THE DATA:
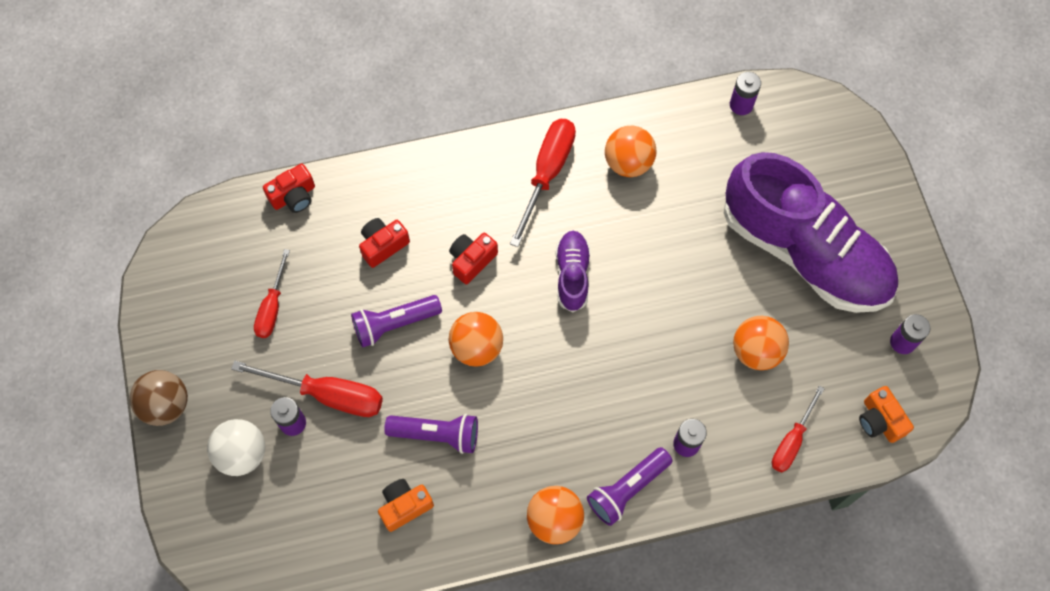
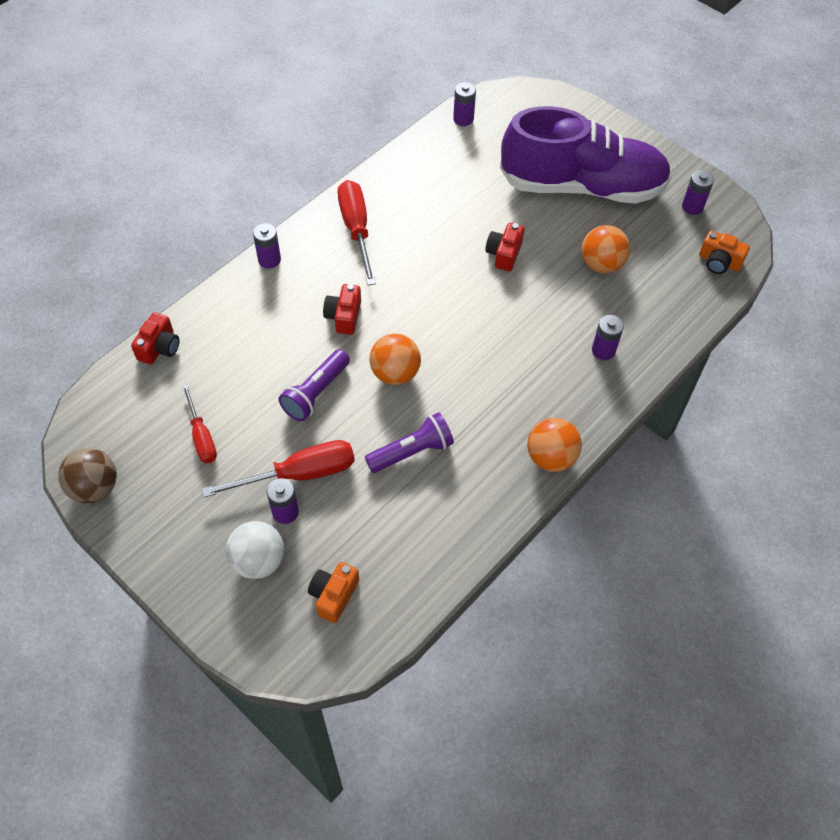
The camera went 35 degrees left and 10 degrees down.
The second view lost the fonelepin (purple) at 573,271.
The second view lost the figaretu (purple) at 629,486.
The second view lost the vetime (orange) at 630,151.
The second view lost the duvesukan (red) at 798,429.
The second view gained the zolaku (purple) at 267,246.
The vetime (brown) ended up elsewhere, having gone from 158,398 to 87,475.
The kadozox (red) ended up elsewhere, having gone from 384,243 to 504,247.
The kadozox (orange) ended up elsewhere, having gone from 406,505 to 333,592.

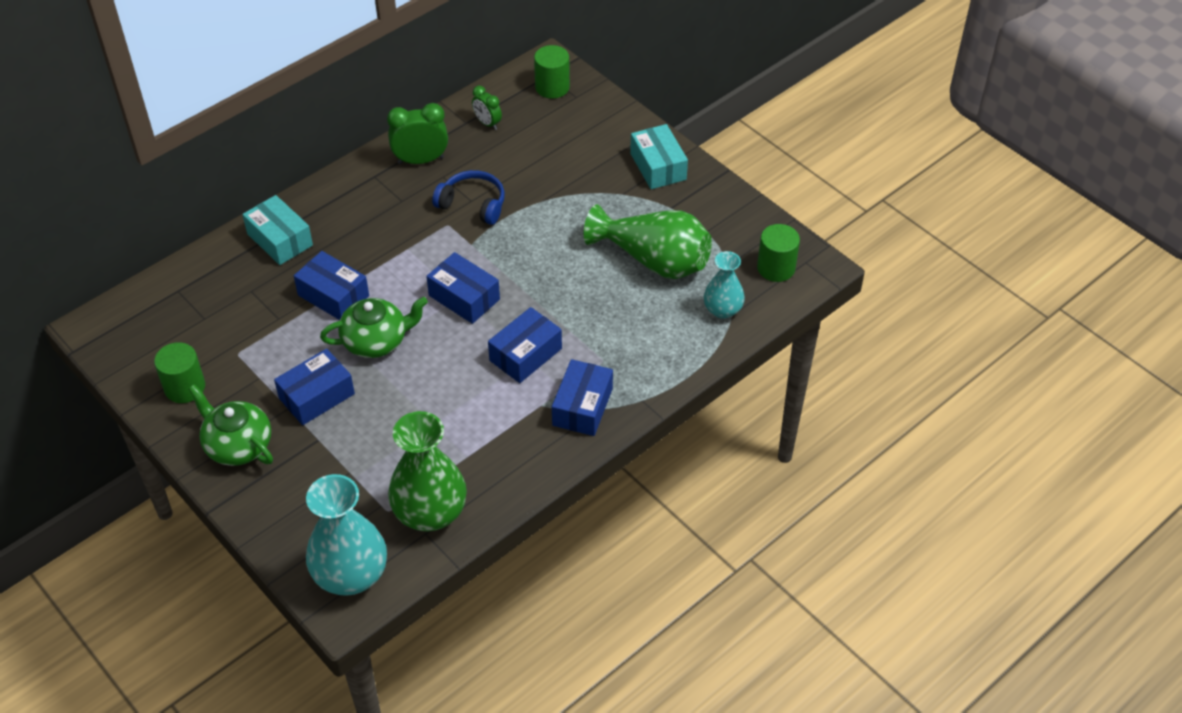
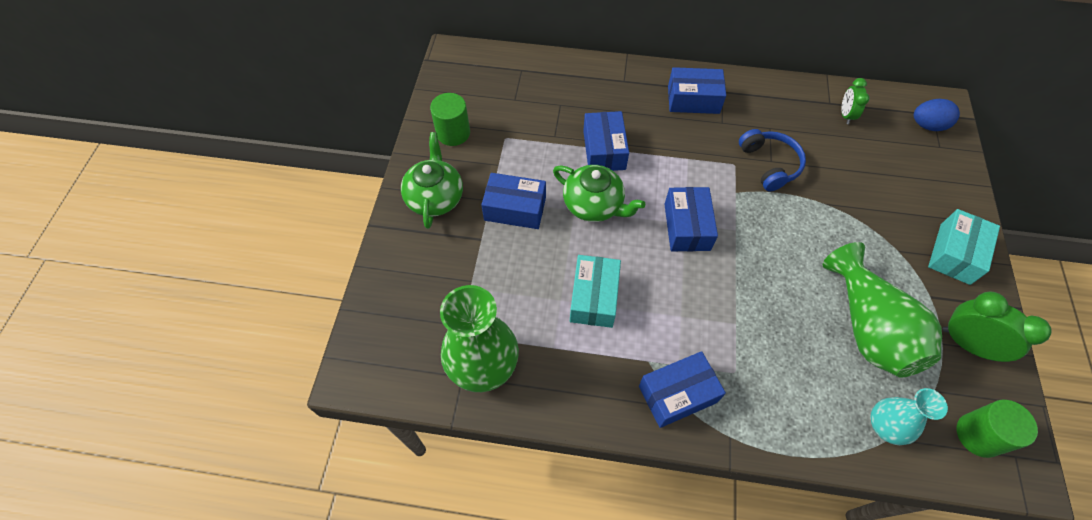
The camera went 50 degrees right and 10 degrees up.
The second view lost the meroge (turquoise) at 346,535.
The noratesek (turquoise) ended up elsewhere, having gone from 277,230 to 595,291.
The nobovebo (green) ended up elsewhere, having gone from 417,133 to 997,326.
The noratesek (blue) ended up elsewhere, having gone from 525,345 to 697,90.
Where the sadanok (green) stood at 552,72, the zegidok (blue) came to stand at 937,115.

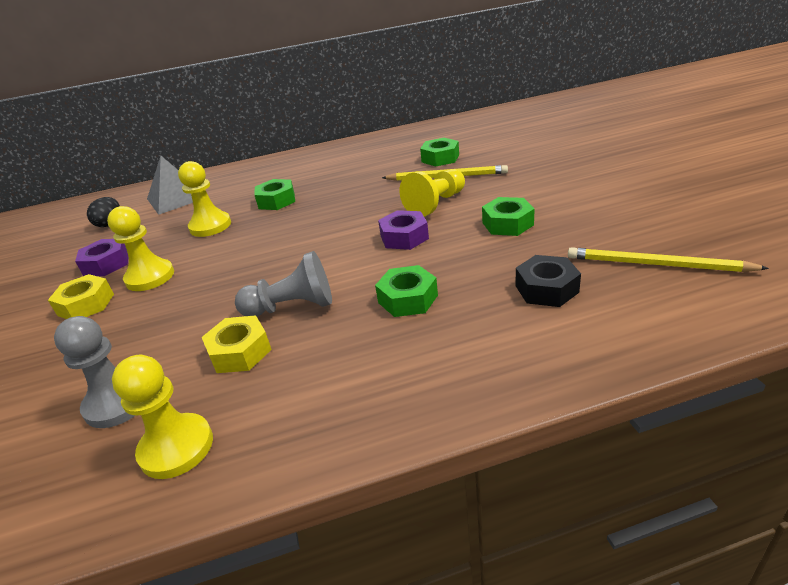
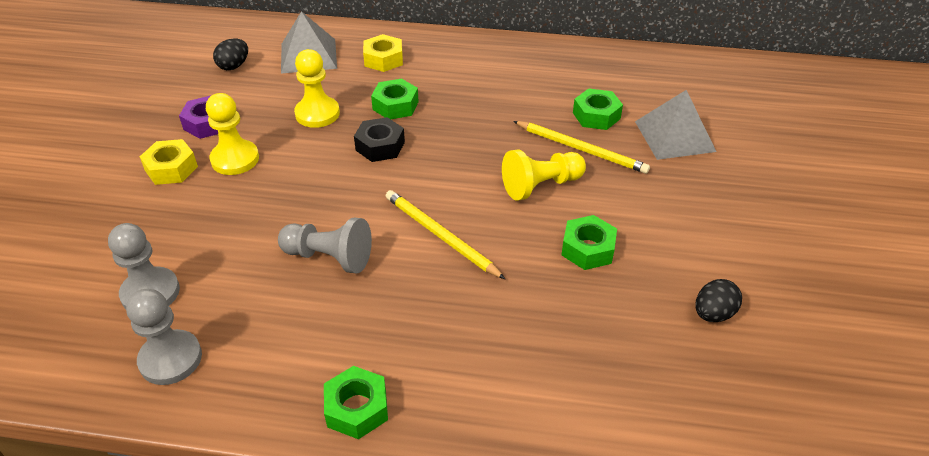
The camera went 20 degrees right and 10 degrees up.
The second view lost the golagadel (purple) at 403,230.
The second view gained the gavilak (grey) at 675,125.
The second view gained the zegidok (black) at 718,300.
The golagadel (yellow) ended up elsewhere, having gone from 237,344 to 383,53.
The golagadel (green) ended up elsewhere, having gone from 406,291 to 356,402.
The golagadel (black) ended up elsewhere, having gone from 548,281 to 379,139.
The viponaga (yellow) ended up elsewhere, having gone from 668,259 to 445,234.
What was the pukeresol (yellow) at 162,417 turned into the pukeresol (grey) at 164,337.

EXERCISE GOAL: Set down again, word for word, the stretch of records from the line with "The second view gained the zolaku" to the line with "The kadozox (red)", both of those lines included.

YOUR RESPONSE:
The second view gained the zolaku (purple) at 267,246.
The vetime (brown) ended up elsewhere, having gone from 158,398 to 87,475.
The kadozox (red) ended up elsewhere, having gone from 384,243 to 504,247.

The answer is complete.